● EXERCISE INPUTS
'''
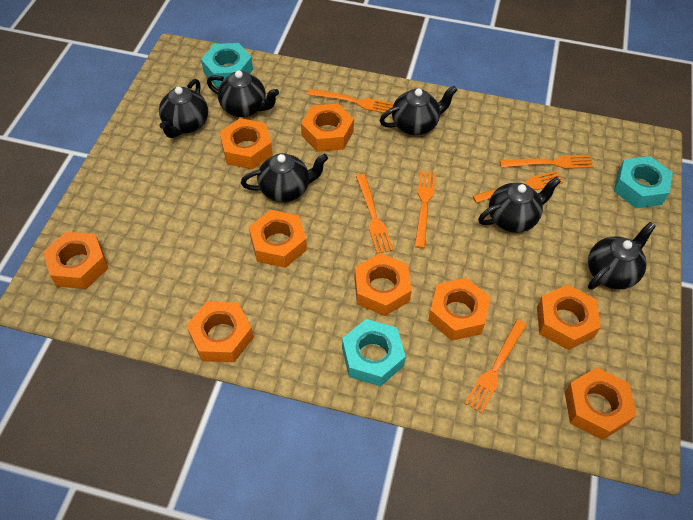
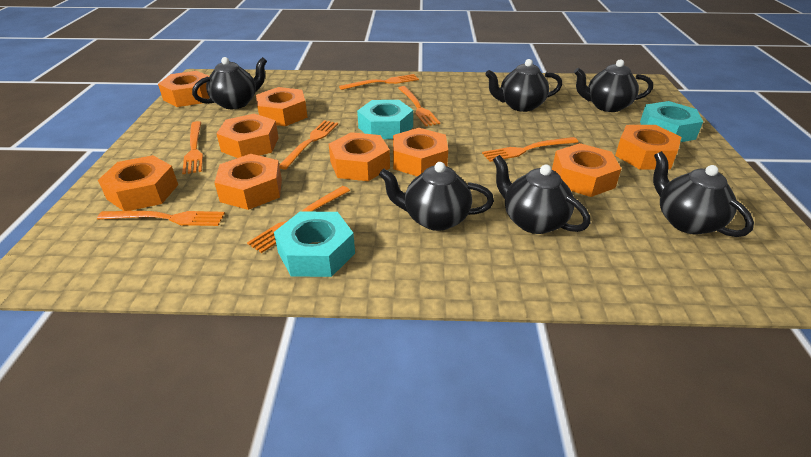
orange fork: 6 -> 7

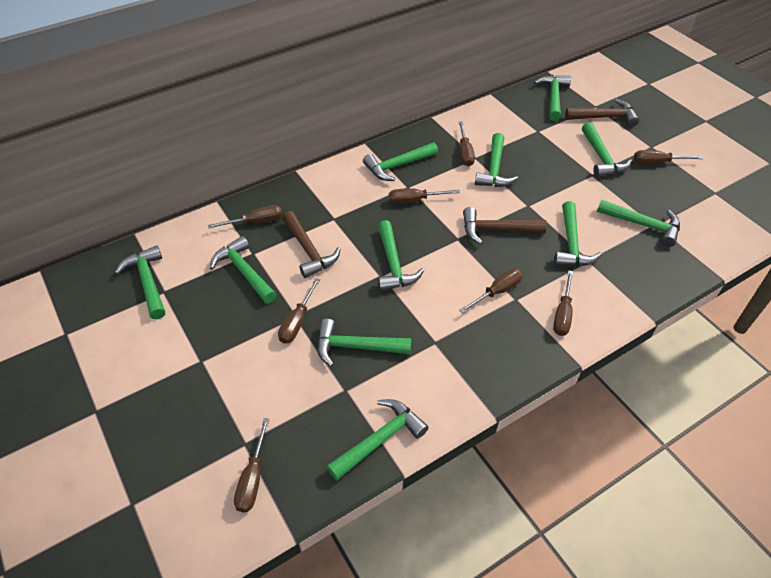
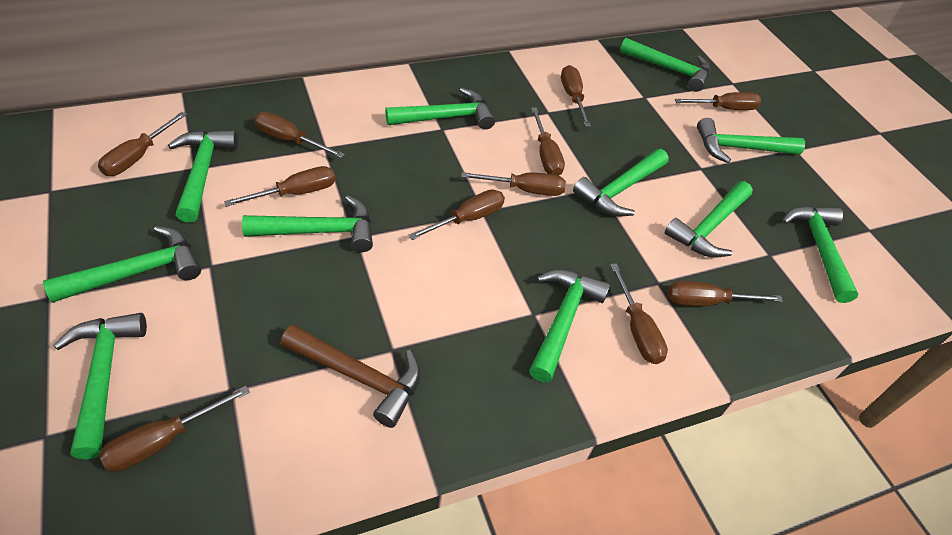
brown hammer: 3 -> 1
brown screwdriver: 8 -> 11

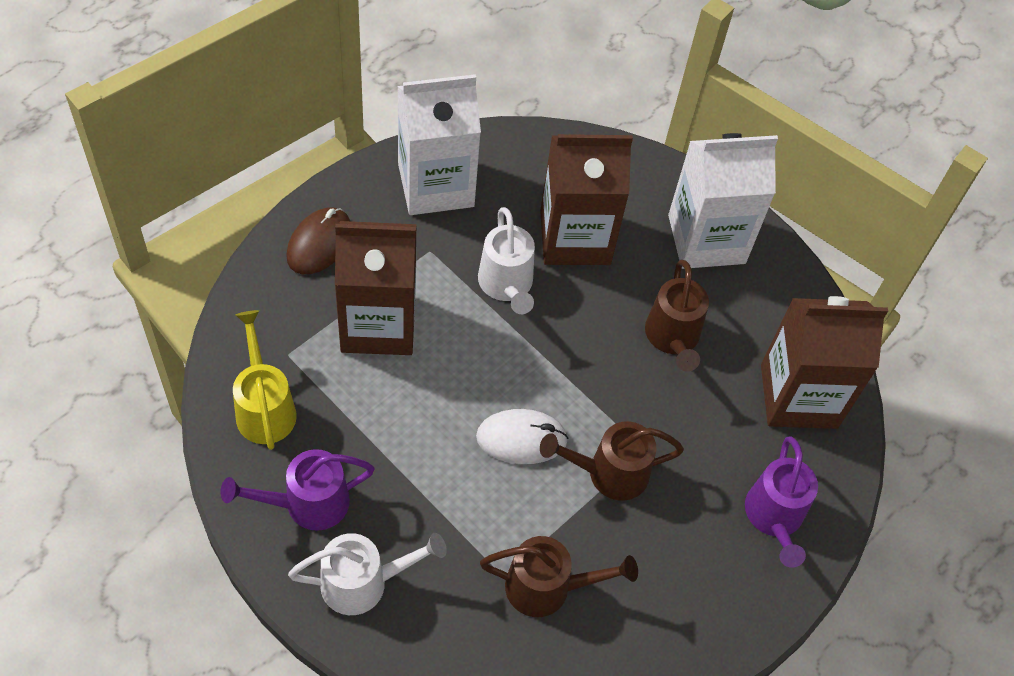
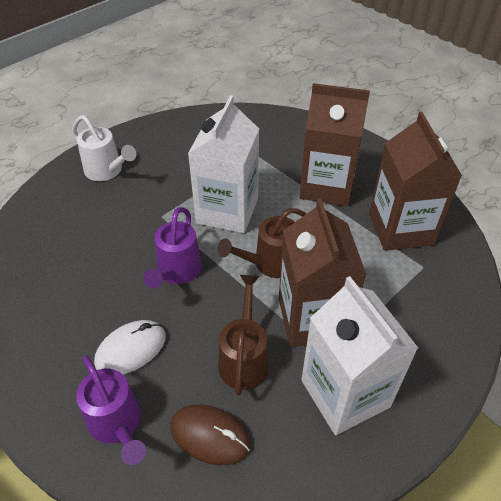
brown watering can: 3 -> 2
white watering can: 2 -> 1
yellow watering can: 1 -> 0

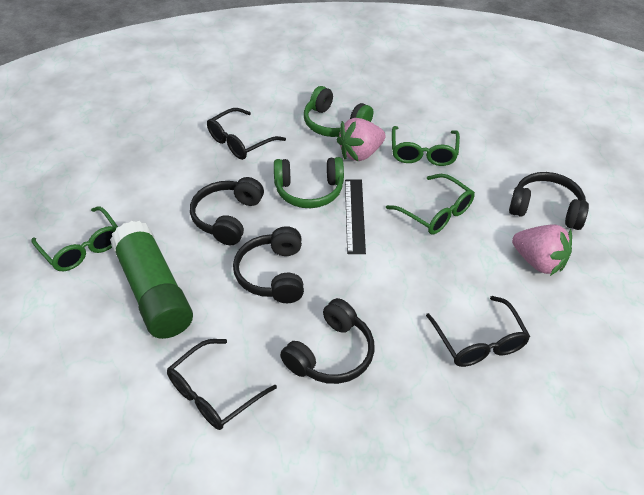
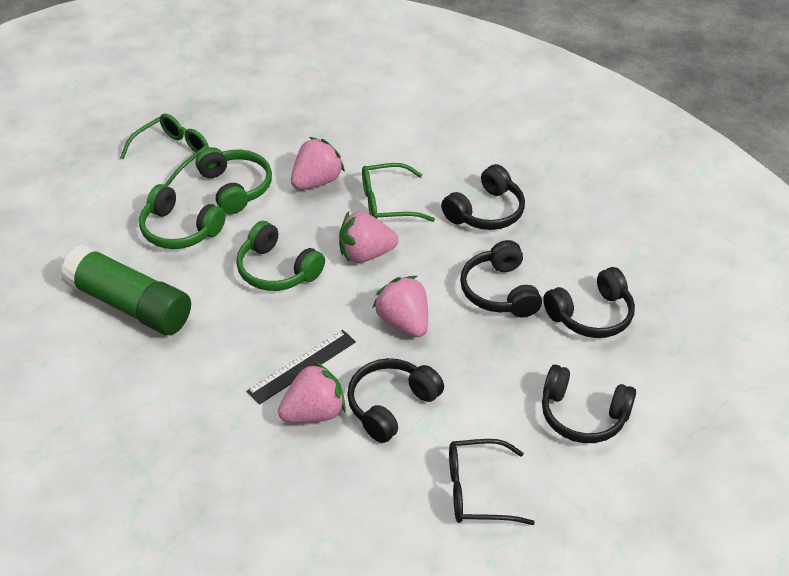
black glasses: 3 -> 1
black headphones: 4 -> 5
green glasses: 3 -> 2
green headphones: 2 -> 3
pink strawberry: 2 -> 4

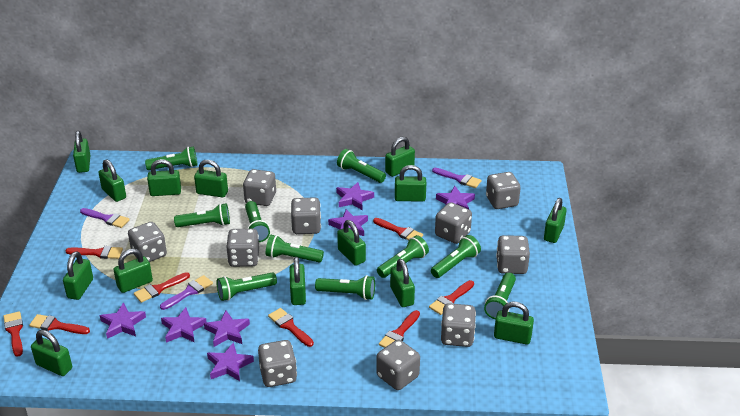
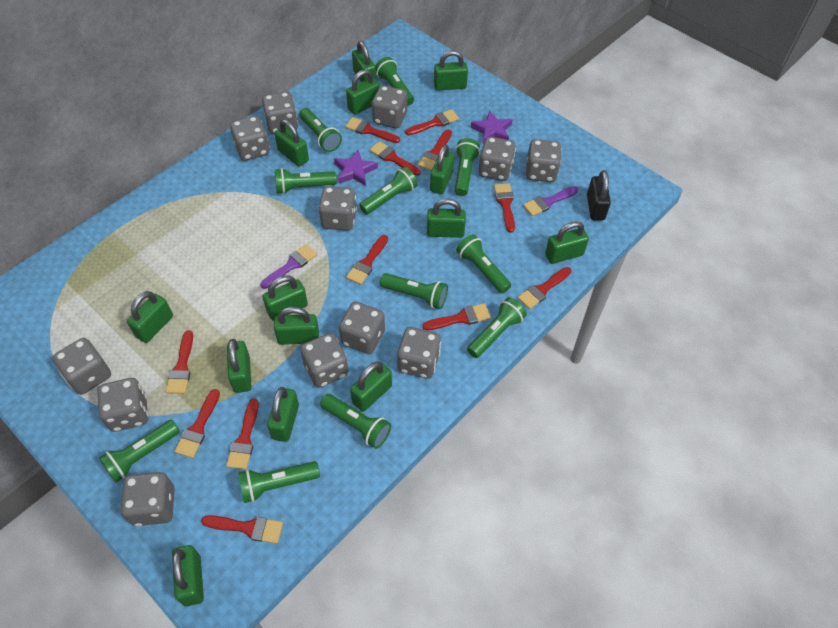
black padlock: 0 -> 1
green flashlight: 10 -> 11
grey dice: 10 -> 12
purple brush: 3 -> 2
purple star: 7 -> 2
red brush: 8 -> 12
'''
● TASK REQUIREMENTS
What you return must match, line for line, the data from the line containing "green flashlight: 10 -> 11" to its end, both ends included.

● TASK RESPONSE
green flashlight: 10 -> 11
grey dice: 10 -> 12
purple brush: 3 -> 2
purple star: 7 -> 2
red brush: 8 -> 12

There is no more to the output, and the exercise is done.